Whenever a line below includes "brick", add it to the tally, then give the total and nothing more.

(WORKING DATA)

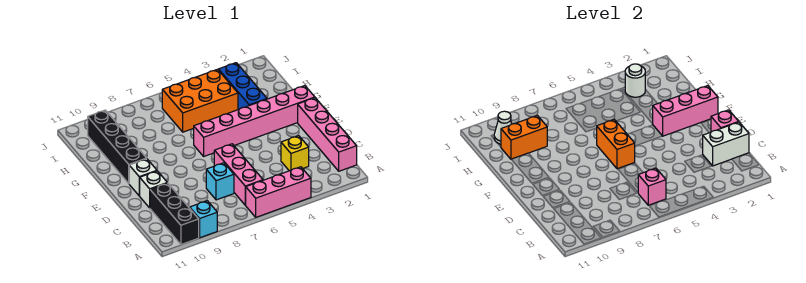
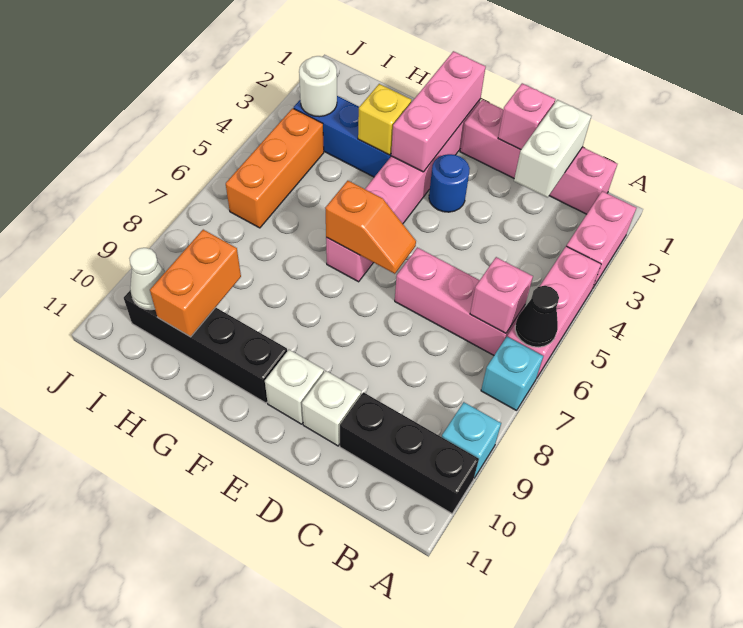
none -> pink brick A2:A3 level 1
none -> black cone A6 level 2
yellow brick C3 level 1 -> yellow brick G3 level 2
cyan brick C7 level 1 -> cyan brick A7 level 1
none -> blue round brick E3 level 1
orange brick E6:F6 level 2 -> orange slope E6:F6 level 2 top F
orange brick H4:I6 level 1 -> orange brick I4:I6 level 1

(End WORKING DATA)

### RESPONSE BELOW:
6